Version comparison data:

# # #

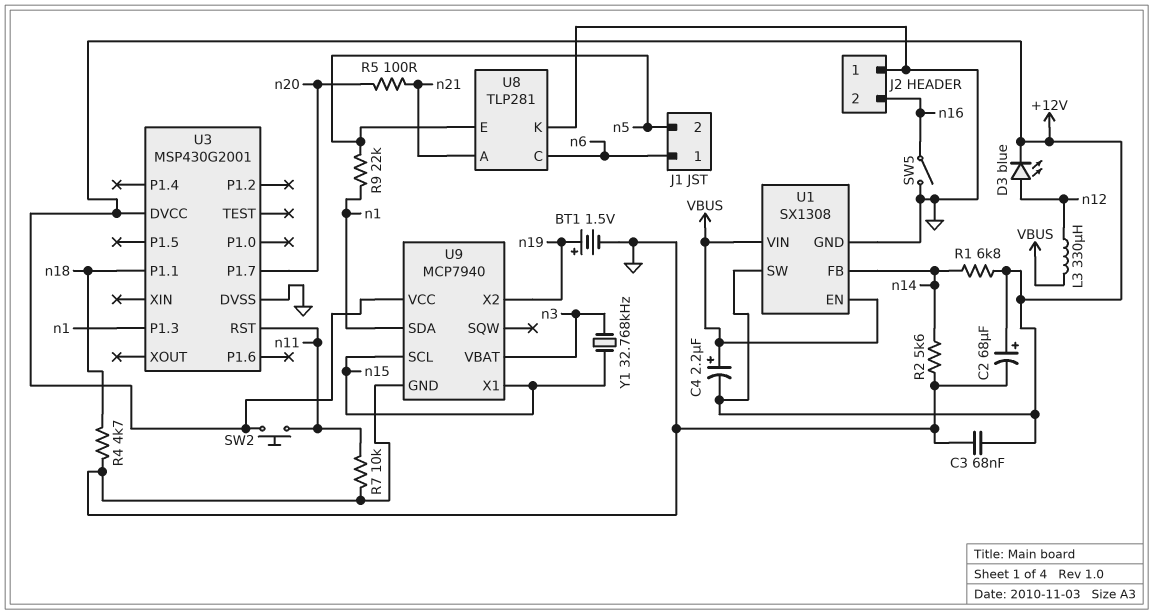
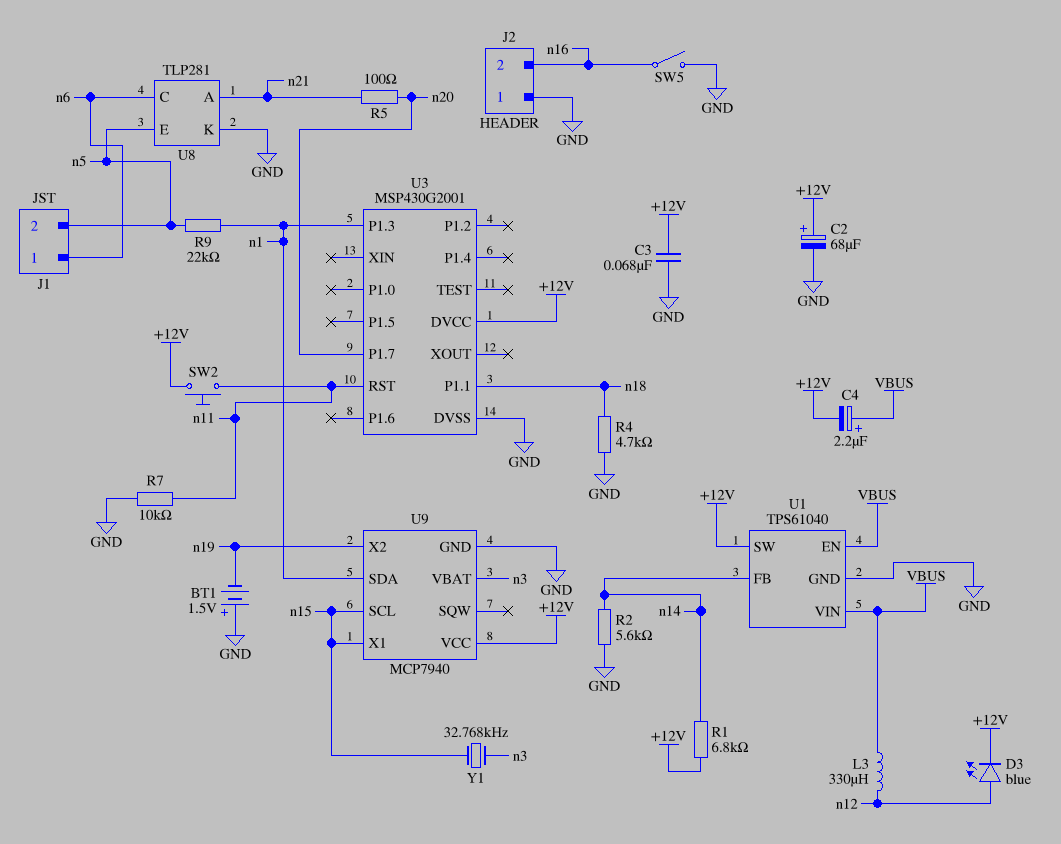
BT1: 1.5V (plus n19, minus GND) -> 1.5V (plus GND, minus n19)
U1: SX1308 -> TPS61040

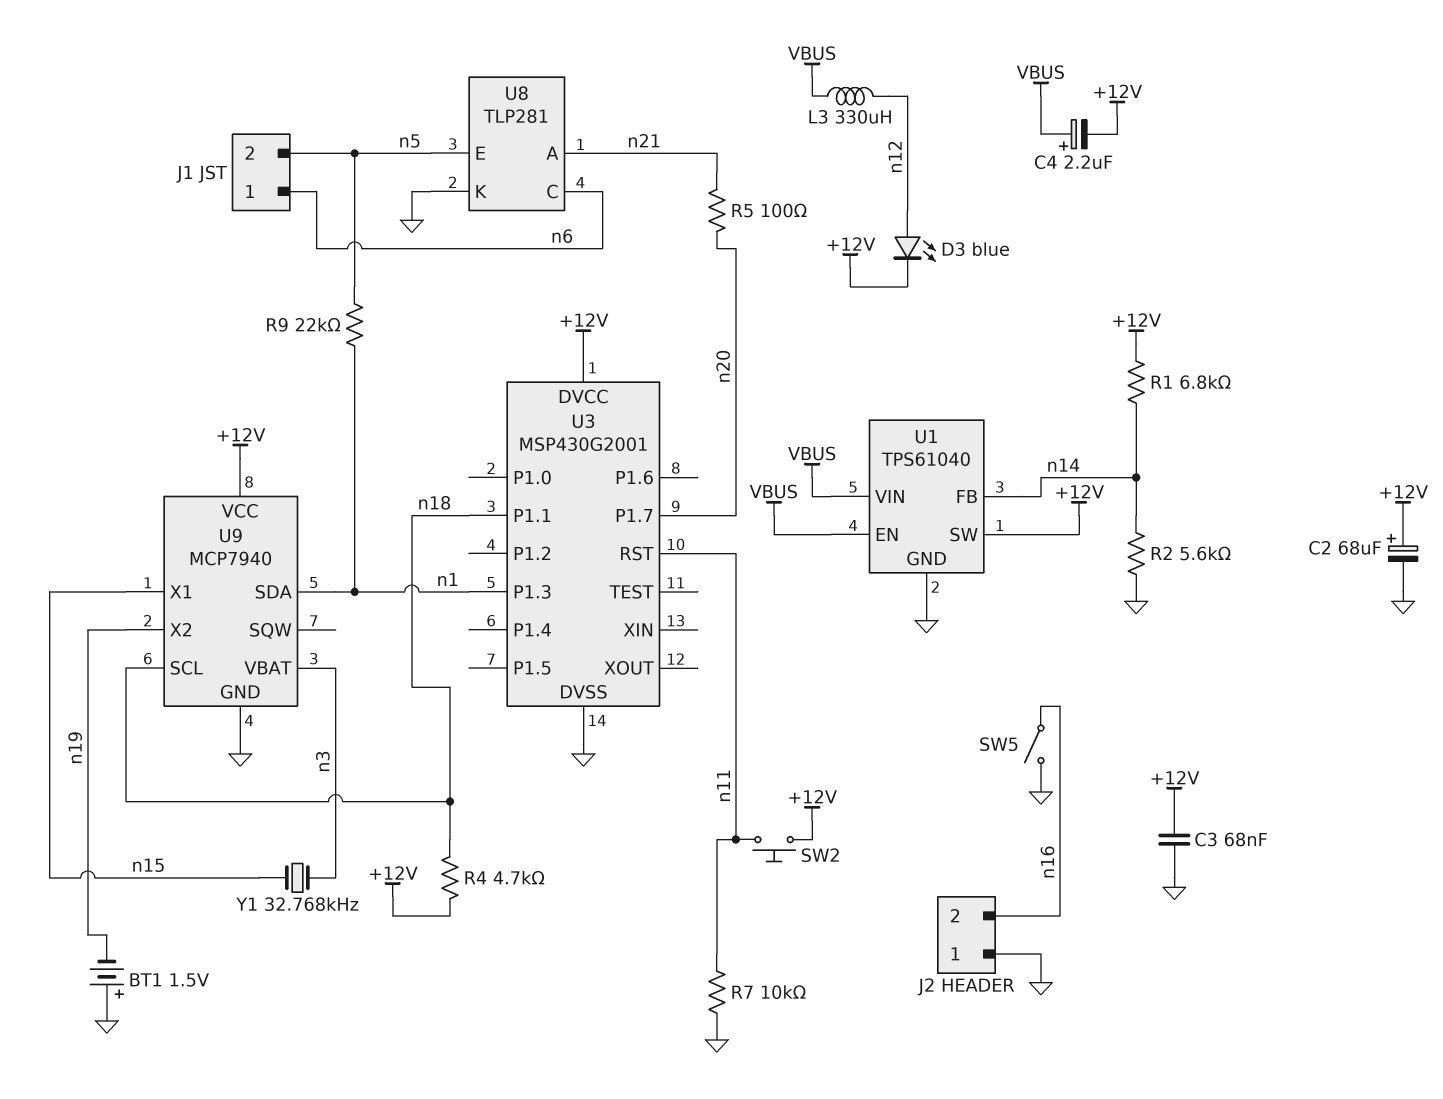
R4: 4.7k (GND, n18) -> 4.7k (+12V, n18)
U9 pin SCL: n15 -> n18

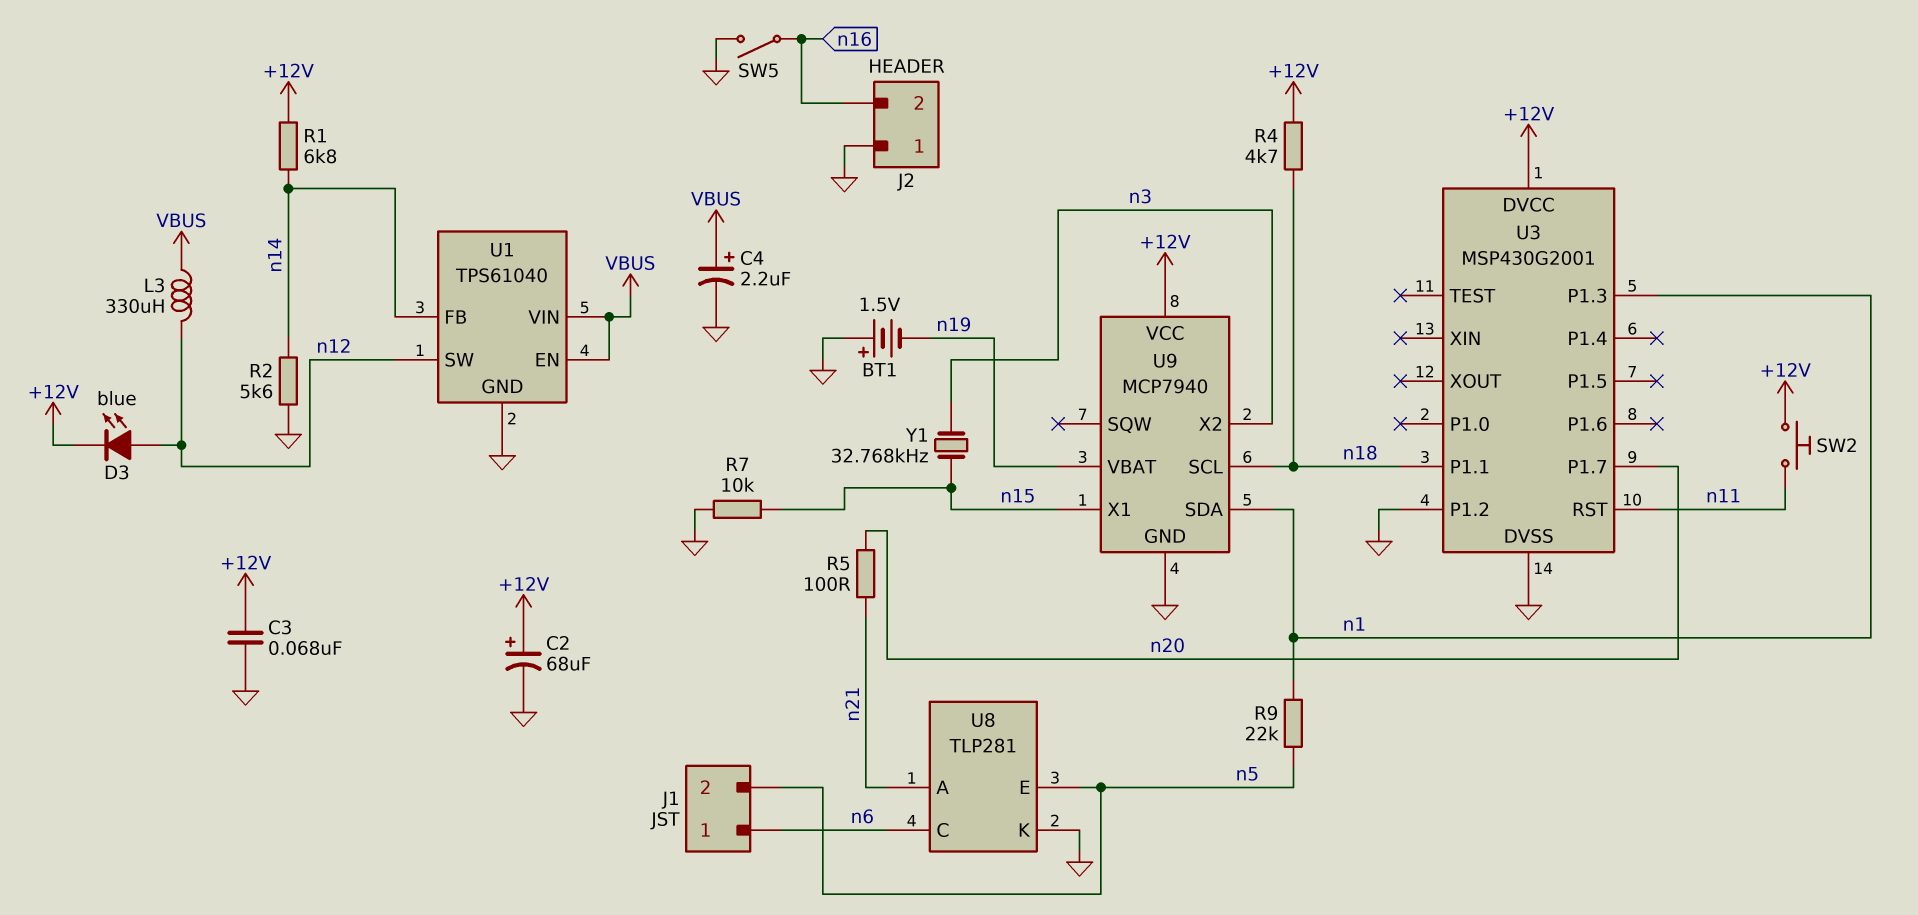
C4: 2.2uF (plus VBUS, minus +12V) -> 2.2uF (plus VBUS, minus GND)
R7: 10k (GND, n11) -> 10k (GND, n15)
U1 pin SW: +12V -> n12
U3 pin P1.2: none -> GND
U9 pin VBAT: n3 -> n19
U9 pin X2: n19 -> n3

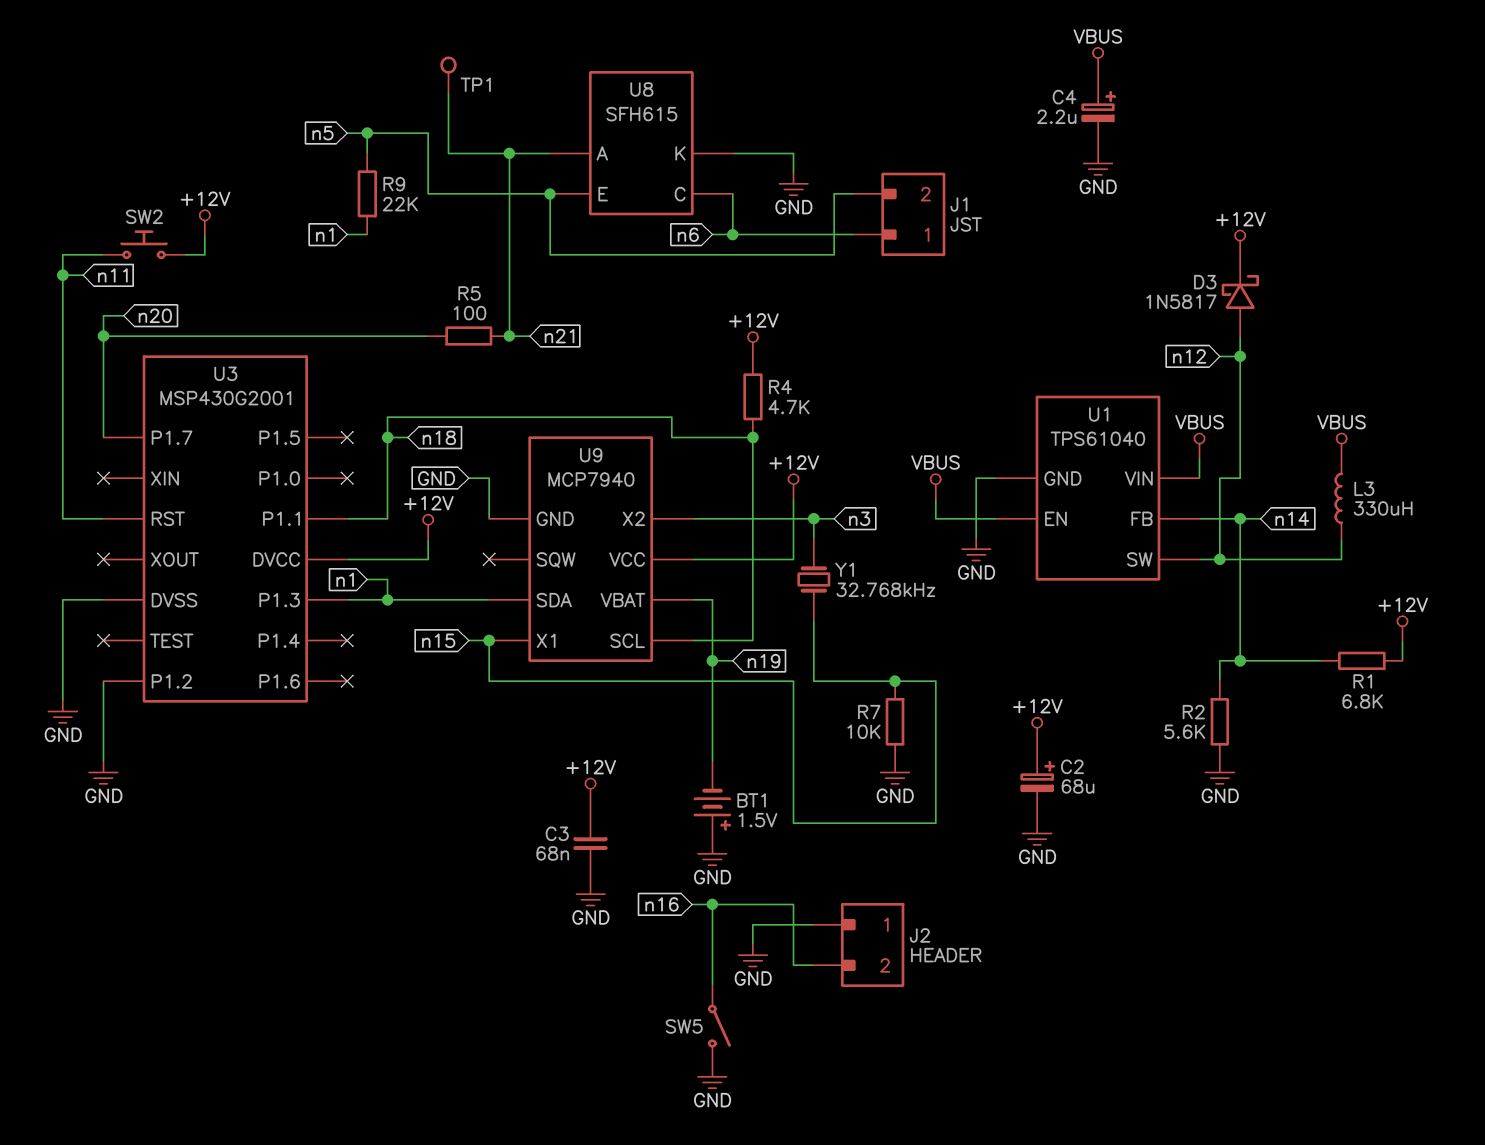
D3: LED blue (A n12, K +12V) -> schottky 1N5817 (A n12, K +12V)
TP1: none -> test point (n21)
U8: TLP281 -> SFH615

# # #

**Your objective:** Repeat exactly the lines from the first line of the records above through the line containing "R7: 10k (GND, n11) -> 10k (GND, n15)", both included. Leave out the pictures.

**Task solution:**
BT1: 1.5V (plus n19, minus GND) -> 1.5V (plus GND, minus n19)
U1: SX1308 -> TPS61040

R4: 4.7k (GND, n18) -> 4.7k (+12V, n18)
U9 pin SCL: n15 -> n18

C4: 2.2uF (plus VBUS, minus +12V) -> 2.2uF (plus VBUS, minus GND)
R7: 10k (GND, n11) -> 10k (GND, n15)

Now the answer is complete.